**EXTRACTED MATERIAL:**

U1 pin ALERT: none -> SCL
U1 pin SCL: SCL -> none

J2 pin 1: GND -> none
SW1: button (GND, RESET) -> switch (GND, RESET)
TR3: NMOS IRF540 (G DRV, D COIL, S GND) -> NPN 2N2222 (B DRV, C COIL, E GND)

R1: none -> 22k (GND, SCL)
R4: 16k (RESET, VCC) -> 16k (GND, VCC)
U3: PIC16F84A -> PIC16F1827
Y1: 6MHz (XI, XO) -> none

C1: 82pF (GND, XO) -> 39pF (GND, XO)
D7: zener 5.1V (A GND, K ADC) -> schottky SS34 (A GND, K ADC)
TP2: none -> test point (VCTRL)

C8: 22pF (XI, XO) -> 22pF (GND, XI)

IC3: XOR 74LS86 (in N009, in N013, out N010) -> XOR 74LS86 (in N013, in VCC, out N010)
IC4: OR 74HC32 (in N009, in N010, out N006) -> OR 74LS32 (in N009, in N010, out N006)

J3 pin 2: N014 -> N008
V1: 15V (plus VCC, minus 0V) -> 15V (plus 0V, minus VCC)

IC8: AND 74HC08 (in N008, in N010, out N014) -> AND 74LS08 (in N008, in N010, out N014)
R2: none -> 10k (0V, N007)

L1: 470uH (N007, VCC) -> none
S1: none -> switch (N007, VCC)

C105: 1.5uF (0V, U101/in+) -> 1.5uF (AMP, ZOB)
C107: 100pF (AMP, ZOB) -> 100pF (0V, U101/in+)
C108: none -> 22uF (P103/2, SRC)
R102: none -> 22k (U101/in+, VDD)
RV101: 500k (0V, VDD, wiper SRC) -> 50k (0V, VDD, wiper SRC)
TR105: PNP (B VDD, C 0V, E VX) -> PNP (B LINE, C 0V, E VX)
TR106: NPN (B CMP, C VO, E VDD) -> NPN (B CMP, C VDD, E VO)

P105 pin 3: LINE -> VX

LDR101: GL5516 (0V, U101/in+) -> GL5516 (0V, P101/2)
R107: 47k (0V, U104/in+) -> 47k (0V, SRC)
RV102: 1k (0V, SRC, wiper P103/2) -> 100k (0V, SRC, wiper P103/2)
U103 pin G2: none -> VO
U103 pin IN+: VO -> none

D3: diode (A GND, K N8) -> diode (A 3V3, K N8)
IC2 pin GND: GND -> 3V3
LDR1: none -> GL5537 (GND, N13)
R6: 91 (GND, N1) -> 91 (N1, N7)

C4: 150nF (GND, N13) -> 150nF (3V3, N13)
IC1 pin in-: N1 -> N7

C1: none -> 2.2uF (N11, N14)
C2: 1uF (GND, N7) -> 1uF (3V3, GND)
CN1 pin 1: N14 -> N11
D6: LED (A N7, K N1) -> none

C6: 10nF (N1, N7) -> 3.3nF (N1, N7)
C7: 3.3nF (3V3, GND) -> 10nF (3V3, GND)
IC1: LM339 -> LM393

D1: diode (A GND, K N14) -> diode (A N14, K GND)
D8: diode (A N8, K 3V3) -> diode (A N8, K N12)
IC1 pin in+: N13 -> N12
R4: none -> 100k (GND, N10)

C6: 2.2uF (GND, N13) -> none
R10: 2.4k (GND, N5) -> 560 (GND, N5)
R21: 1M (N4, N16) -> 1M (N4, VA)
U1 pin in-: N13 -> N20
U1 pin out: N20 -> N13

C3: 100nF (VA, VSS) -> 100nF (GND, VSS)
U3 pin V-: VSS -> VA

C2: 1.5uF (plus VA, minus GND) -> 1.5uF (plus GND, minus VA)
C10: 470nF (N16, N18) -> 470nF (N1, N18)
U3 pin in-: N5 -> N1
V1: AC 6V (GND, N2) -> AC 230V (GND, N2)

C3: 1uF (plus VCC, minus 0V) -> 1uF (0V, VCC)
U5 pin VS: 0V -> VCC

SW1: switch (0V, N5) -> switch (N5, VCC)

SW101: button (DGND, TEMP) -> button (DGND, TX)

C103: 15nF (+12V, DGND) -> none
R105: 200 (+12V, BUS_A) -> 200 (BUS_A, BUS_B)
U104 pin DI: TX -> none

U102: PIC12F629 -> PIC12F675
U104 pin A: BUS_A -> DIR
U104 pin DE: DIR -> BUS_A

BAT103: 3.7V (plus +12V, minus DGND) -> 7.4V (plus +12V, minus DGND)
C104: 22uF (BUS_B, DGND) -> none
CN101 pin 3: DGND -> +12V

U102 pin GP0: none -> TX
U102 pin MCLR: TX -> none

**INSTRUCTIONS FOR THE TASK:**
Set down the records again in full. Match them exactly.

**FINISHED EXERCISE:**
U1 pin ALERT: none -> SCL
U1 pin SCL: SCL -> none

J2 pin 1: GND -> none
SW1: button (GND, RESET) -> switch (GND, RESET)
TR3: NMOS IRF540 (G DRV, D COIL, S GND) -> NPN 2N2222 (B DRV, C COIL, E GND)

R1: none -> 22k (GND, SCL)
R4: 16k (RESET, VCC) -> 16k (GND, VCC)
U3: PIC16F84A -> PIC16F1827
Y1: 6MHz (XI, XO) -> none

C1: 82pF (GND, XO) -> 39pF (GND, XO)
D7: zener 5.1V (A GND, K ADC) -> schottky SS34 (A GND, K ADC)
TP2: none -> test point (VCTRL)

C8: 22pF (XI, XO) -> 22pF (GND, XI)

IC3: XOR 74LS86 (in N009, in N013, out N010) -> XOR 74LS86 (in N013, in VCC, out N010)
IC4: OR 74HC32 (in N009, in N010, out N006) -> OR 74LS32 (in N009, in N010, out N006)

J3 pin 2: N014 -> N008
V1: 15V (plus VCC, minus 0V) -> 15V (plus 0V, minus VCC)

IC8: AND 74HC08 (in N008, in N010, out N014) -> AND 74LS08 (in N008, in N010, out N014)
R2: none -> 10k (0V, N007)

L1: 470uH (N007, VCC) -> none
S1: none -> switch (N007, VCC)

C105: 1.5uF (0V, U101/in+) -> 1.5uF (AMP, ZOB)
C107: 100pF (AMP, ZOB) -> 100pF (0V, U101/in+)
C108: none -> 22uF (P103/2, SRC)
R102: none -> 22k (U101/in+, VDD)
RV101: 500k (0V, VDD, wiper SRC) -> 50k (0V, VDD, wiper SRC)
TR105: PNP (B VDD, C 0V, E VX) -> PNP (B LINE, C 0V, E VX)
TR106: NPN (B CMP, C VO, E VDD) -> NPN (B CMP, C VDD, E VO)

P105 pin 3: LINE -> VX

LDR101: GL5516 (0V, U101/in+) -> GL5516 (0V, P101/2)
R107: 47k (0V, U104/in+) -> 47k (0V, SRC)
RV102: 1k (0V, SRC, wiper P103/2) -> 100k (0V, SRC, wiper P103/2)
U103 pin G2: none -> VO
U103 pin IN+: VO -> none

D3: diode (A GND, K N8) -> diode (A 3V3, K N8)
IC2 pin GND: GND -> 3V3
LDR1: none -> GL5537 (GND, N13)
R6: 91 (GND, N1) -> 91 (N1, N7)

C4: 150nF (GND, N13) -> 150nF (3V3, N13)
IC1 pin in-: N1 -> N7

C1: none -> 2.2uF (N11, N14)
C2: 1uF (GND, N7) -> 1uF (3V3, GND)
CN1 pin 1: N14 -> N11
D6: LED (A N7, K N1) -> none

C6: 10nF (N1, N7) -> 3.3nF (N1, N7)
C7: 3.3nF (3V3, GND) -> 10nF (3V3, GND)
IC1: LM339 -> LM393

D1: diode (A GND, K N14) -> diode (A N14, K GND)
D8: diode (A N8, K 3V3) -> diode (A N8, K N12)
IC1 pin in+: N13 -> N12
R4: none -> 100k (GND, N10)

C6: 2.2uF (GND, N13) -> none
R10: 2.4k (GND, N5) -> 560 (GND, N5)
R21: 1M (N4, N16) -> 1M (N4, VA)
U1 pin in-: N13 -> N20
U1 pin out: N20 -> N13

C3: 100nF (VA, VSS) -> 100nF (GND, VSS)
U3 pin V-: VSS -> VA

C2: 1.5uF (plus VA, minus GND) -> 1.5uF (plus GND, minus VA)
C10: 470nF (N16, N18) -> 470nF (N1, N18)
U3 pin in-: N5 -> N1
V1: AC 6V (GND, N2) -> AC 230V (GND, N2)

C3: 1uF (plus VCC, minus 0V) -> 1uF (0V, VCC)
U5 pin VS: 0V -> VCC

SW1: switch (0V, N5) -> switch (N5, VCC)

SW101: button (DGND, TEMP) -> button (DGND, TX)

C103: 15nF (+12V, DGND) -> none
R105: 200 (+12V, BUS_A) -> 200 (BUS_A, BUS_B)
U104 pin DI: TX -> none

U102: PIC12F629 -> PIC12F675
U104 pin A: BUS_A -> DIR
U104 pin DE: DIR -> BUS_A

BAT103: 3.7V (plus +12V, minus DGND) -> 7.4V (plus +12V, minus DGND)
C104: 22uF (BUS_B, DGND) -> none
CN101 pin 3: DGND -> +12V

U102 pin GP0: none -> TX
U102 pin MCLR: TX -> none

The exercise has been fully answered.